◆ **RECORDS SHOWN**
• • • • • • •
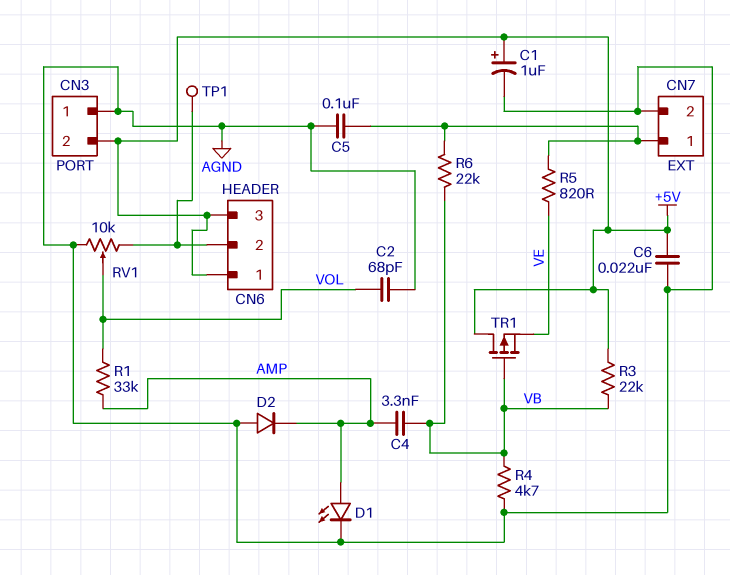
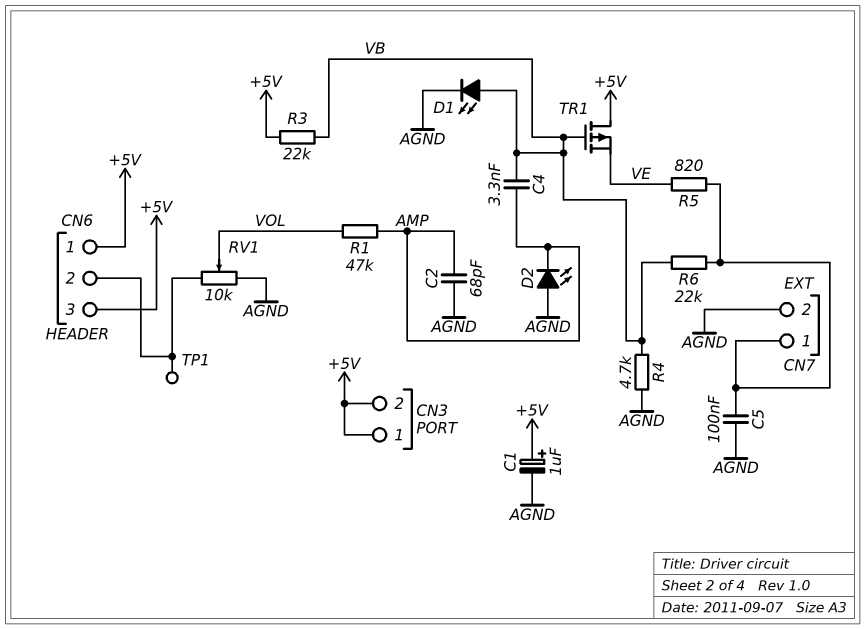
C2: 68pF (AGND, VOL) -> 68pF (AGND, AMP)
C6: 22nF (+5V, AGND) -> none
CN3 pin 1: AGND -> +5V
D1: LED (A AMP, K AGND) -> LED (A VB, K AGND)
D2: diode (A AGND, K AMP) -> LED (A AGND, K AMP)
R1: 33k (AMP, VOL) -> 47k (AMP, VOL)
• • • • • • •
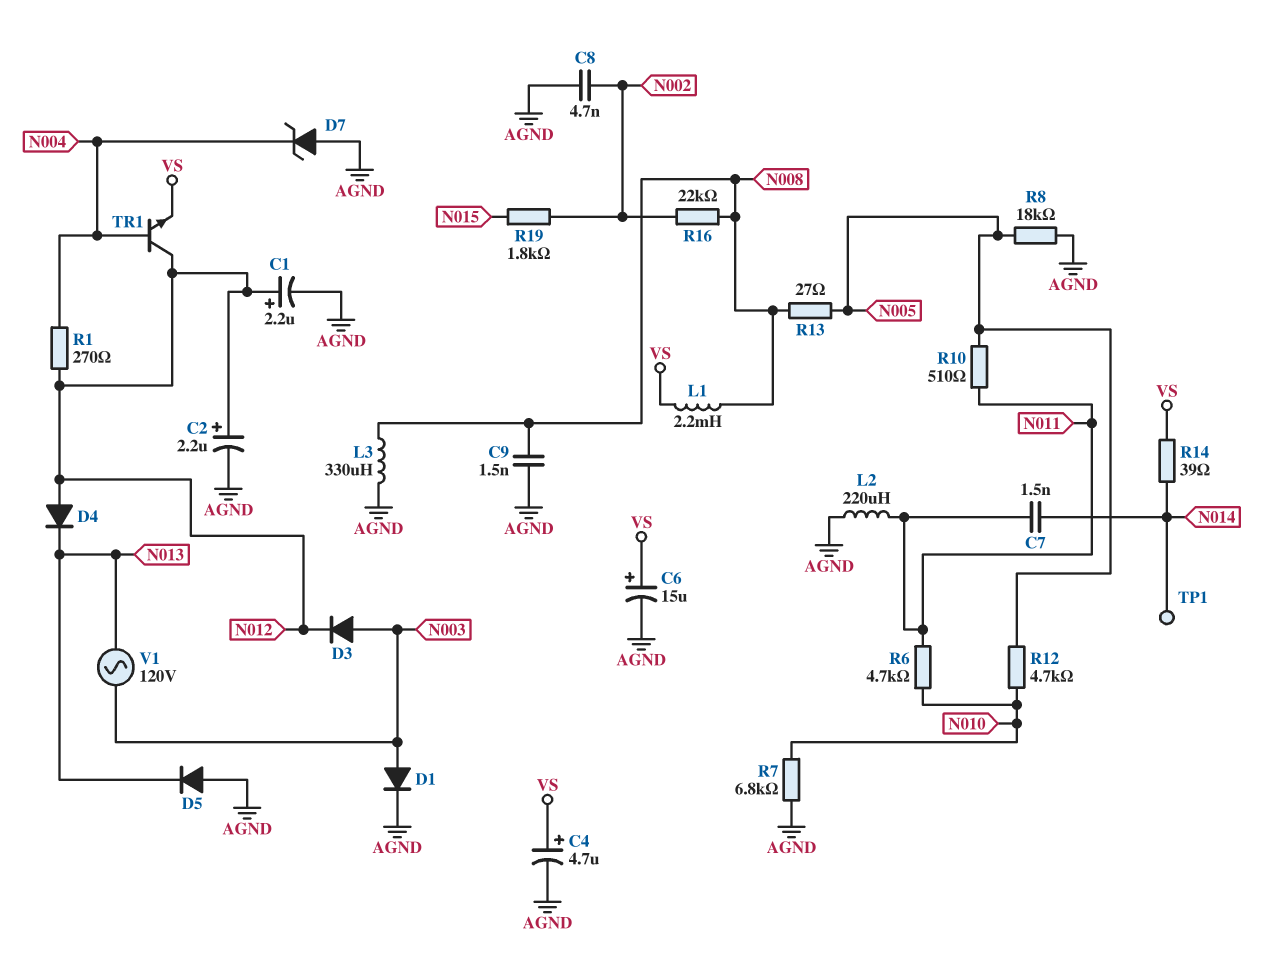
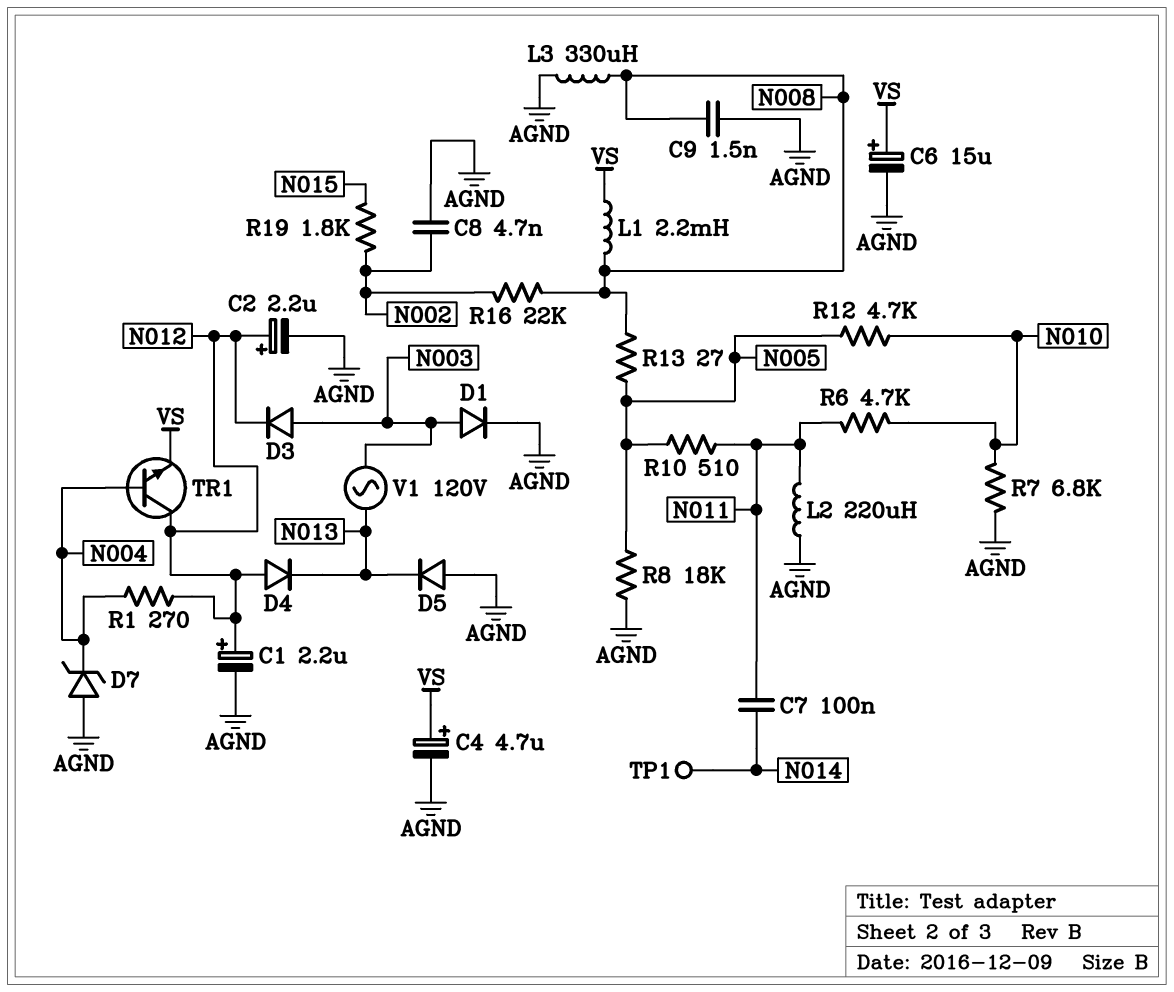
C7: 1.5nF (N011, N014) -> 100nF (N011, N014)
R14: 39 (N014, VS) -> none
• • • • • • •
◆ **YOUR TASK**
Copy each line of the listing that carries the string "AGND".

◆ **TASK ANSWER**
C2: 68pF (AGND, VOL) -> 68pF (AGND, AMP)
C6: 22nF (+5V, AGND) -> none
CN3 pin 1: AGND -> +5V
D1: LED (A AMP, K AGND) -> LED (A VB, K AGND)
D2: diode (A AGND, K AMP) -> LED (A AGND, K AMP)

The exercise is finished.